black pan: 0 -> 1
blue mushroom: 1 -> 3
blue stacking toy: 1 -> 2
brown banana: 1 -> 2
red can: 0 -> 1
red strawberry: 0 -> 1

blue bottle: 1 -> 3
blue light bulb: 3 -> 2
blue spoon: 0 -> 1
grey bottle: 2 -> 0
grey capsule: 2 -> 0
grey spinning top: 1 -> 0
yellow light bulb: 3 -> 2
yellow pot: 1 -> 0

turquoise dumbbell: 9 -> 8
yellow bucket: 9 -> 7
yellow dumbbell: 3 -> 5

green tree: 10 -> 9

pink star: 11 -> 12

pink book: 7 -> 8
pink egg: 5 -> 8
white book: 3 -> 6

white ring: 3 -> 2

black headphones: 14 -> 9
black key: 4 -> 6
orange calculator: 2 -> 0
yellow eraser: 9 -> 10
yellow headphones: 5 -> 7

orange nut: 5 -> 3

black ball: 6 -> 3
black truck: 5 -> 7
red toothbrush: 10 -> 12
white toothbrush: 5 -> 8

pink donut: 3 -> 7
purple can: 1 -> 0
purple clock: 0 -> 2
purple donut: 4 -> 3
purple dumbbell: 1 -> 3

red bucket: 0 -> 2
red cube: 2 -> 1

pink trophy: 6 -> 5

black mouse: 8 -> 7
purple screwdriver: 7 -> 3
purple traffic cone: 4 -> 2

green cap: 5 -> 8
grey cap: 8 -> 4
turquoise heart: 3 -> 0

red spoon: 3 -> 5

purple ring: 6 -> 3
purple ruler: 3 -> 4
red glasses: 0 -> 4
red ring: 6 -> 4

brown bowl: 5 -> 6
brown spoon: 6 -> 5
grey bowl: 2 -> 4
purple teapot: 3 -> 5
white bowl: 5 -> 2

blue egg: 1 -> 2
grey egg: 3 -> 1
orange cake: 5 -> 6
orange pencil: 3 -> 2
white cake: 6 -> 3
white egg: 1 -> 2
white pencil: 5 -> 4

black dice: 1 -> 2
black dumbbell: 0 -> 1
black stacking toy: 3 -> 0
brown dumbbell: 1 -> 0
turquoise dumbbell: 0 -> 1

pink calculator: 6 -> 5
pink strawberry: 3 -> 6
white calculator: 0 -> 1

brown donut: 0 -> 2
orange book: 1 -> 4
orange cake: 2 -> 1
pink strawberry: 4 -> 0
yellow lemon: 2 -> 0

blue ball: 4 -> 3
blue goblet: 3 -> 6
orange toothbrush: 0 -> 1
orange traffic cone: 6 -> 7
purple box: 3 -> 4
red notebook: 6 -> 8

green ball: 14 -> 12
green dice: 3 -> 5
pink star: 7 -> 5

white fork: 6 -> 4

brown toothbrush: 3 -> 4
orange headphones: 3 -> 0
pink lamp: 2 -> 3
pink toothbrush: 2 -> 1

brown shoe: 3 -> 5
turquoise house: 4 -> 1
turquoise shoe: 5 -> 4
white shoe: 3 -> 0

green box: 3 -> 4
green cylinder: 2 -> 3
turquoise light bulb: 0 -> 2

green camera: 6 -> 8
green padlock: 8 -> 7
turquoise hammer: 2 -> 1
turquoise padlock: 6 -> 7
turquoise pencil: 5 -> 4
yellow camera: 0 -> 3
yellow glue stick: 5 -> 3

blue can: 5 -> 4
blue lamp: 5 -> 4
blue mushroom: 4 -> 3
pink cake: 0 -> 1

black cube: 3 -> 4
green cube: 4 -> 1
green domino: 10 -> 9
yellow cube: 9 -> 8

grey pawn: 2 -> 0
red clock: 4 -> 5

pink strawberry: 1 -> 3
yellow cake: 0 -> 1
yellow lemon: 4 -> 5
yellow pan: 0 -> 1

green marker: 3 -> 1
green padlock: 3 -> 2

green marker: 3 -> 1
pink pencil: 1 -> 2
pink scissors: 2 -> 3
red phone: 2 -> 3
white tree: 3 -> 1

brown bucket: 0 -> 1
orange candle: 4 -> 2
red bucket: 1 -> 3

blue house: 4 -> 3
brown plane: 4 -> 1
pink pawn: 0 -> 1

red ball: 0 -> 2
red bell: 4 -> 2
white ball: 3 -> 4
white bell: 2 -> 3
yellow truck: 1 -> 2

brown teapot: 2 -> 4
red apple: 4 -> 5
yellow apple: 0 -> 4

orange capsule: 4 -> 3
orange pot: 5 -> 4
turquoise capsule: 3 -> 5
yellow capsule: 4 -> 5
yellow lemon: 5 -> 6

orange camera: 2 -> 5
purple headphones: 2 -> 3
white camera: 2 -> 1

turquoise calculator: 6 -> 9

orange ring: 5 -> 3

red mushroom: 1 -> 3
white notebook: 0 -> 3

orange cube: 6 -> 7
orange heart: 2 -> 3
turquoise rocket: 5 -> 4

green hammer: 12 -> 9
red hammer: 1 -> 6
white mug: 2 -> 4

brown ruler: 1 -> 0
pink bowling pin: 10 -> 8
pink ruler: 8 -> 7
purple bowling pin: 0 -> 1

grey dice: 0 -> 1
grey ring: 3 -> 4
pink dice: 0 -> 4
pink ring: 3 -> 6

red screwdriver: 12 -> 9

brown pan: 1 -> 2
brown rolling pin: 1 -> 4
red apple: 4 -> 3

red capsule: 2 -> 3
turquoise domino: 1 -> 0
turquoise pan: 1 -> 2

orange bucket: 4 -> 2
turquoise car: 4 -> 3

++++++

Task requirements:
The records above need to be retyped in full, exactly as they stand.

Reply to the task:
black pan: 0 -> 1
blue mushroom: 1 -> 3
blue stacking toy: 1 -> 2
brown banana: 1 -> 2
red can: 0 -> 1
red strawberry: 0 -> 1

blue bottle: 1 -> 3
blue light bulb: 3 -> 2
blue spoon: 0 -> 1
grey bottle: 2 -> 0
grey capsule: 2 -> 0
grey spinning top: 1 -> 0
yellow light bulb: 3 -> 2
yellow pot: 1 -> 0

turquoise dumbbell: 9 -> 8
yellow bucket: 9 -> 7
yellow dumbbell: 3 -> 5

green tree: 10 -> 9

pink star: 11 -> 12

pink book: 7 -> 8
pink egg: 5 -> 8
white book: 3 -> 6

white ring: 3 -> 2

black headphones: 14 -> 9
black key: 4 -> 6
orange calculator: 2 -> 0
yellow eraser: 9 -> 10
yellow headphones: 5 -> 7

orange nut: 5 -> 3

black ball: 6 -> 3
black truck: 5 -> 7
red toothbrush: 10 -> 12
white toothbrush: 5 -> 8

pink donut: 3 -> 7
purple can: 1 -> 0
purple clock: 0 -> 2
purple donut: 4 -> 3
purple dumbbell: 1 -> 3

red bucket: 0 -> 2
red cube: 2 -> 1

pink trophy: 6 -> 5

black mouse: 8 -> 7
purple screwdriver: 7 -> 3
purple traffic cone: 4 -> 2

green cap: 5 -> 8
grey cap: 8 -> 4
turquoise heart: 3 -> 0

red spoon: 3 -> 5

purple ring: 6 -> 3
purple ruler: 3 -> 4
red glasses: 0 -> 4
red ring: 6 -> 4

brown bowl: 5 -> 6
brown spoon: 6 -> 5
grey bowl: 2 -> 4
purple teapot: 3 -> 5
white bowl: 5 -> 2

blue egg: 1 -> 2
grey egg: 3 -> 1
orange cake: 5 -> 6
orange pencil: 3 -> 2
white cake: 6 -> 3
white egg: 1 -> 2
white pencil: 5 -> 4

black dice: 1 -> 2
black dumbbell: 0 -> 1
black stacking toy: 3 -> 0
brown dumbbell: 1 -> 0
turquoise dumbbell: 0 -> 1

pink calculator: 6 -> 5
pink strawberry: 3 -> 6
white calculator: 0 -> 1

brown donut: 0 -> 2
orange book: 1 -> 4
orange cake: 2 -> 1
pink strawberry: 4 -> 0
yellow lemon: 2 -> 0

blue ball: 4 -> 3
blue goblet: 3 -> 6
orange toothbrush: 0 -> 1
orange traffic cone: 6 -> 7
purple box: 3 -> 4
red notebook: 6 -> 8

green ball: 14 -> 12
green dice: 3 -> 5
pink star: 7 -> 5

white fork: 6 -> 4

brown toothbrush: 3 -> 4
orange headphones: 3 -> 0
pink lamp: 2 -> 3
pink toothbrush: 2 -> 1

brown shoe: 3 -> 5
turquoise house: 4 -> 1
turquoise shoe: 5 -> 4
white shoe: 3 -> 0

green box: 3 -> 4
green cylinder: 2 -> 3
turquoise light bulb: 0 -> 2

green camera: 6 -> 8
green padlock: 8 -> 7
turquoise hammer: 2 -> 1
turquoise padlock: 6 -> 7
turquoise pencil: 5 -> 4
yellow camera: 0 -> 3
yellow glue stick: 5 -> 3

blue can: 5 -> 4
blue lamp: 5 -> 4
blue mushroom: 4 -> 3
pink cake: 0 -> 1

black cube: 3 -> 4
green cube: 4 -> 1
green domino: 10 -> 9
yellow cube: 9 -> 8

grey pawn: 2 -> 0
red clock: 4 -> 5

pink strawberry: 1 -> 3
yellow cake: 0 -> 1
yellow lemon: 4 -> 5
yellow pan: 0 -> 1

green marker: 3 -> 1
green padlock: 3 -> 2

green marker: 3 -> 1
pink pencil: 1 -> 2
pink scissors: 2 -> 3
red phone: 2 -> 3
white tree: 3 -> 1

brown bucket: 0 -> 1
orange candle: 4 -> 2
red bucket: 1 -> 3

blue house: 4 -> 3
brown plane: 4 -> 1
pink pawn: 0 -> 1

red ball: 0 -> 2
red bell: 4 -> 2
white ball: 3 -> 4
white bell: 2 -> 3
yellow truck: 1 -> 2

brown teapot: 2 -> 4
red apple: 4 -> 5
yellow apple: 0 -> 4

orange capsule: 4 -> 3
orange pot: 5 -> 4
turquoise capsule: 3 -> 5
yellow capsule: 4 -> 5
yellow lemon: 5 -> 6

orange camera: 2 -> 5
purple headphones: 2 -> 3
white camera: 2 -> 1

turquoise calculator: 6 -> 9

orange ring: 5 -> 3

red mushroom: 1 -> 3
white notebook: 0 -> 3

orange cube: 6 -> 7
orange heart: 2 -> 3
turquoise rocket: 5 -> 4

green hammer: 12 -> 9
red hammer: 1 -> 6
white mug: 2 -> 4

brown ruler: 1 -> 0
pink bowling pin: 10 -> 8
pink ruler: 8 -> 7
purple bowling pin: 0 -> 1

grey dice: 0 -> 1
grey ring: 3 -> 4
pink dice: 0 -> 4
pink ring: 3 -> 6

red screwdriver: 12 -> 9

brown pan: 1 -> 2
brown rolling pin: 1 -> 4
red apple: 4 -> 3

red capsule: 2 -> 3
turquoise domino: 1 -> 0
turquoise pan: 1 -> 2

orange bucket: 4 -> 2
turquoise car: 4 -> 3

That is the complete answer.